Task to complete: A line qualifies if it holds the string "cylinder". Copy every qualifying line from the records.

Colored object counting data:
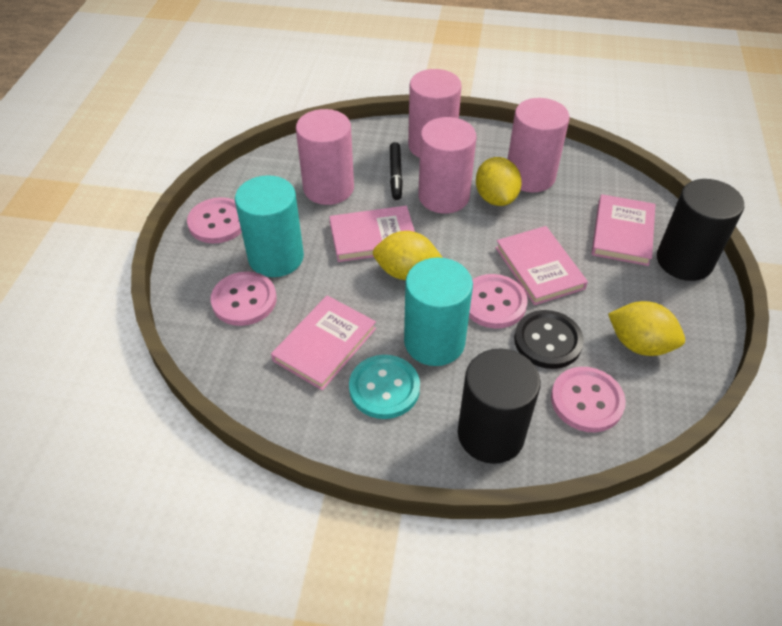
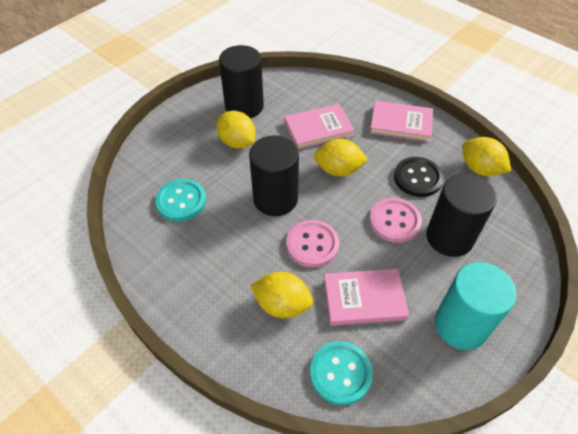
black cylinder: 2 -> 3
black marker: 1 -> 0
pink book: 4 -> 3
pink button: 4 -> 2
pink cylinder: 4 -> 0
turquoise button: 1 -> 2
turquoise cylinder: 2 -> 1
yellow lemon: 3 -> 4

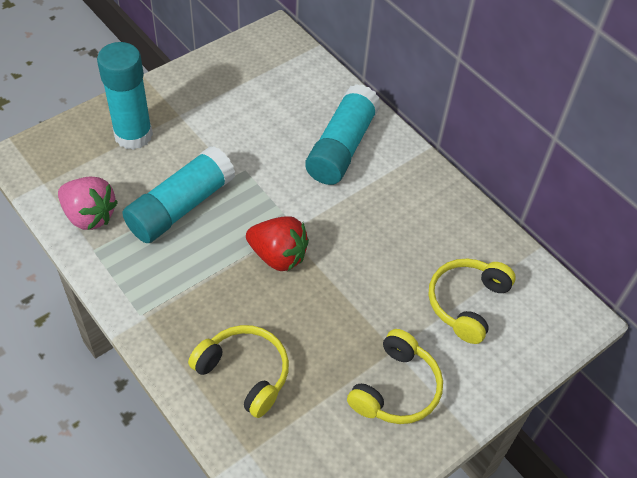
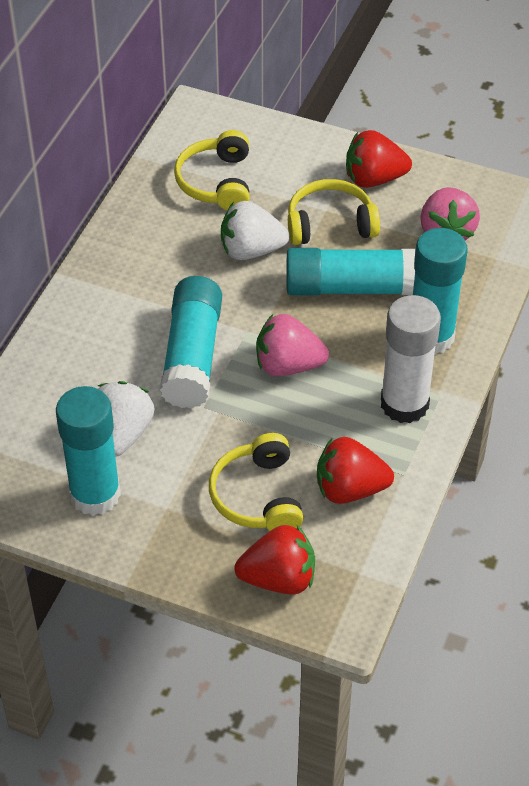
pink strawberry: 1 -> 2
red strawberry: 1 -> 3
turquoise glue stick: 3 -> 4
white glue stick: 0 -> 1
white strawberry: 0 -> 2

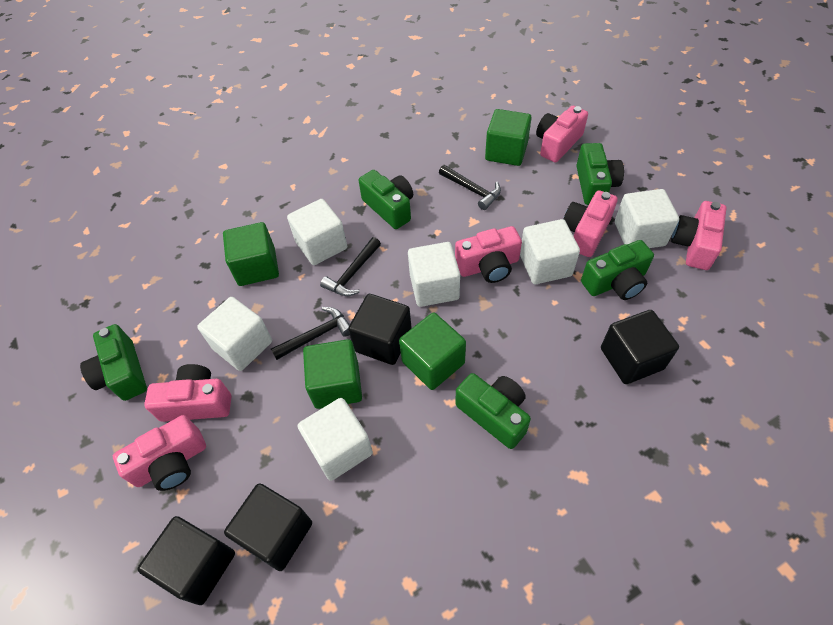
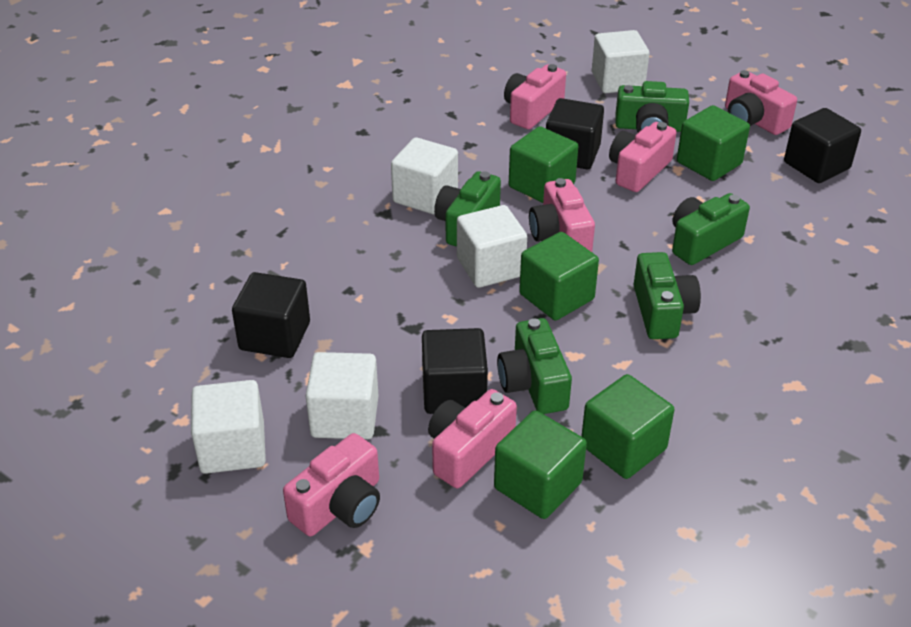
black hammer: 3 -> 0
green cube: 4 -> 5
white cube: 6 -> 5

Your response:
black cylinder: 2 -> 3
pink cylinder: 4 -> 0
turquoise cylinder: 2 -> 1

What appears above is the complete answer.